• [Given entries]:
+---+

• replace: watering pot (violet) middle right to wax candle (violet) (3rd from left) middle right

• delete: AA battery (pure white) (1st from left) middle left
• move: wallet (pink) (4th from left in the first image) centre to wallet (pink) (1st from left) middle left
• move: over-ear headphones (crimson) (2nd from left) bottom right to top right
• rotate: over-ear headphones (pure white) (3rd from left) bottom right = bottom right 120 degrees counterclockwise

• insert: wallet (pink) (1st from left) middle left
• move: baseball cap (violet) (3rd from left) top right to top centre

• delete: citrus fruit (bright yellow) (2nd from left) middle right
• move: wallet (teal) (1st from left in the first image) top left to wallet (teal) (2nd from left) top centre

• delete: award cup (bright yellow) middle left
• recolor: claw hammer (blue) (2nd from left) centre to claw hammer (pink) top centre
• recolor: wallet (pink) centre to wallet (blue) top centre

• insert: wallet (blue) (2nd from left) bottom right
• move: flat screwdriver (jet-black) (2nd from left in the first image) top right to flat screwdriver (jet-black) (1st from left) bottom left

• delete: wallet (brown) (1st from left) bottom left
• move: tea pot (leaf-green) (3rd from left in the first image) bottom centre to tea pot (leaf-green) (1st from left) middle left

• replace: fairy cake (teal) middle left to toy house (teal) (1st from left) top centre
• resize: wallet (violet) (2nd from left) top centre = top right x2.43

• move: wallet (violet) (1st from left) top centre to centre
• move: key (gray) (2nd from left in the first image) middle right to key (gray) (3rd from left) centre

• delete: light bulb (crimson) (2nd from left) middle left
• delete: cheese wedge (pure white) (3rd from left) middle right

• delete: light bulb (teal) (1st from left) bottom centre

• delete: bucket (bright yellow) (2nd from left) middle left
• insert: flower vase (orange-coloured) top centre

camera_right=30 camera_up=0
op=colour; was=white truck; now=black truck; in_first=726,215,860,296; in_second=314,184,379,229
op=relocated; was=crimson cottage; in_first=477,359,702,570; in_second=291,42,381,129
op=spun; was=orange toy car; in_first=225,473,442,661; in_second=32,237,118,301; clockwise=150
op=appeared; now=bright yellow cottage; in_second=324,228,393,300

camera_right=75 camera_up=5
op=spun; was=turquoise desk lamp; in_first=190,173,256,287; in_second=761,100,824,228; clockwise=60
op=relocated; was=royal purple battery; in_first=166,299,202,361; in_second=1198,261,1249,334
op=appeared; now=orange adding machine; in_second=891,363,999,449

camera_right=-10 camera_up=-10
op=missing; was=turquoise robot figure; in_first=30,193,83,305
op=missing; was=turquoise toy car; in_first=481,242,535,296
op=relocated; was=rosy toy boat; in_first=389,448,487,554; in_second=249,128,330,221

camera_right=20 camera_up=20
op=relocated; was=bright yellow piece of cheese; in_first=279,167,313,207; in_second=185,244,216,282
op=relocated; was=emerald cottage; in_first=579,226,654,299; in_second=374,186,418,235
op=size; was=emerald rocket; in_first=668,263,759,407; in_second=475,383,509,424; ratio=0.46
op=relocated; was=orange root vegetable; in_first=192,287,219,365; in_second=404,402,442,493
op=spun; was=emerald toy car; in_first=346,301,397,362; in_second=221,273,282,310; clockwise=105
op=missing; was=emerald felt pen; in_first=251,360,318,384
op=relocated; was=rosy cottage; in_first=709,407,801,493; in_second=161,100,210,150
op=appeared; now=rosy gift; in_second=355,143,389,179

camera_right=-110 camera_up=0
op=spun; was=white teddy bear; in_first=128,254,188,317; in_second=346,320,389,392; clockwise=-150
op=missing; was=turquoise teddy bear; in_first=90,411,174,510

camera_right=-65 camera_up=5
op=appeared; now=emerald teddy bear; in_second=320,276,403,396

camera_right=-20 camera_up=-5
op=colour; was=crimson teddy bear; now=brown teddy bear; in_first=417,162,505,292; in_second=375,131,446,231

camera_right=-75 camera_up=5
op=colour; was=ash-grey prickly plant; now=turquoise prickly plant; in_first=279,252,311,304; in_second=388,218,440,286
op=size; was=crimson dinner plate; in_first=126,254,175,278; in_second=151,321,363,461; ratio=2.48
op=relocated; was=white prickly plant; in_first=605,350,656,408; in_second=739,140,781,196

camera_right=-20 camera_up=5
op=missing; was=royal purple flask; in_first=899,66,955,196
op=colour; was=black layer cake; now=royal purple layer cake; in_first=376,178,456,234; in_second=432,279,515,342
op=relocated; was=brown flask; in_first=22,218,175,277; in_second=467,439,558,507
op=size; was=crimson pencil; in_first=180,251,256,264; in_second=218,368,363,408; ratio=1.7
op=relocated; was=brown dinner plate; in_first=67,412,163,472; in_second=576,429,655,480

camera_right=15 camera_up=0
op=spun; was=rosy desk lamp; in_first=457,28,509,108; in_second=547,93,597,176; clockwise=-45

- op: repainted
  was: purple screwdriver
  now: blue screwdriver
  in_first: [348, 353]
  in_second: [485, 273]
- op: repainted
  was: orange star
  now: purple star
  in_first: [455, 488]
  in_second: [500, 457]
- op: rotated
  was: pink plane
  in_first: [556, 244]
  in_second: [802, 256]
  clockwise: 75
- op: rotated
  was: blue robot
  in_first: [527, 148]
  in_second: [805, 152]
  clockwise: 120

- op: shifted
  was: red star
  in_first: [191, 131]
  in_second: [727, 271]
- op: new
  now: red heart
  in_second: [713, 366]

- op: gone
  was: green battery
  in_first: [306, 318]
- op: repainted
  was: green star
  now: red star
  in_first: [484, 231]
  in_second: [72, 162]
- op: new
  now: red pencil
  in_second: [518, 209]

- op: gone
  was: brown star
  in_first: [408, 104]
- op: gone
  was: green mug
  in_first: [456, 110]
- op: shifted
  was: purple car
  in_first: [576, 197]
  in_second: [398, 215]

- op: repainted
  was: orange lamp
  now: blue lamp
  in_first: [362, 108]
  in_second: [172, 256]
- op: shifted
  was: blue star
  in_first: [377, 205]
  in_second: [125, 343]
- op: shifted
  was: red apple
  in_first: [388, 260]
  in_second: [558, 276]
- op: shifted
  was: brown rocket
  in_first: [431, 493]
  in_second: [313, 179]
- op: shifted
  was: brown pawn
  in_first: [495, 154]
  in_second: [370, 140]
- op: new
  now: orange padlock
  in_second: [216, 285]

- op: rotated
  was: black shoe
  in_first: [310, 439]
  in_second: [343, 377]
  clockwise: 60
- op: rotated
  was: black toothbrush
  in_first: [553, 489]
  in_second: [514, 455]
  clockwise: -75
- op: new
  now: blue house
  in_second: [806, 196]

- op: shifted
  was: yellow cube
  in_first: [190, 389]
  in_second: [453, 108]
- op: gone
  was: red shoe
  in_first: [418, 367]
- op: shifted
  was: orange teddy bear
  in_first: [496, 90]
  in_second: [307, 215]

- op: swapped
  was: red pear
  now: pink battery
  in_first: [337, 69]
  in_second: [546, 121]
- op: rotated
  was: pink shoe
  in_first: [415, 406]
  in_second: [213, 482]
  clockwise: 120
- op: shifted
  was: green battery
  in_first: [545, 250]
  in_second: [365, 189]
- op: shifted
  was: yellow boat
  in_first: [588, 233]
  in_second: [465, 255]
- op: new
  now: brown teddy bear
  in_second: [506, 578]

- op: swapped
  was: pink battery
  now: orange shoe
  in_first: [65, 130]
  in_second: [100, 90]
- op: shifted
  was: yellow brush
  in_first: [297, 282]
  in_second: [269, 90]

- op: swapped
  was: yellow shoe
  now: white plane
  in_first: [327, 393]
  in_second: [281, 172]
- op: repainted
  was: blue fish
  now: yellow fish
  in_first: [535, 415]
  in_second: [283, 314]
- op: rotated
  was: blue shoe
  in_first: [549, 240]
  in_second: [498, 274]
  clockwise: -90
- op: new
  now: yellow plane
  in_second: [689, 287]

+---+

• [Prompt]:
Copy the lines above exactly. Start with the line containing "was: orange star", end with the line containing "in_second: [805, 152]", and include both.

• [Response]:
  was: orange star
  now: purple star
  in_first: [455, 488]
  in_second: [500, 457]
- op: rotated
  was: pink plane
  in_first: [556, 244]
  in_second: [802, 256]
  clockwise: 75
- op: rotated
  was: blue robot
  in_first: [527, 148]
  in_second: [805, 152]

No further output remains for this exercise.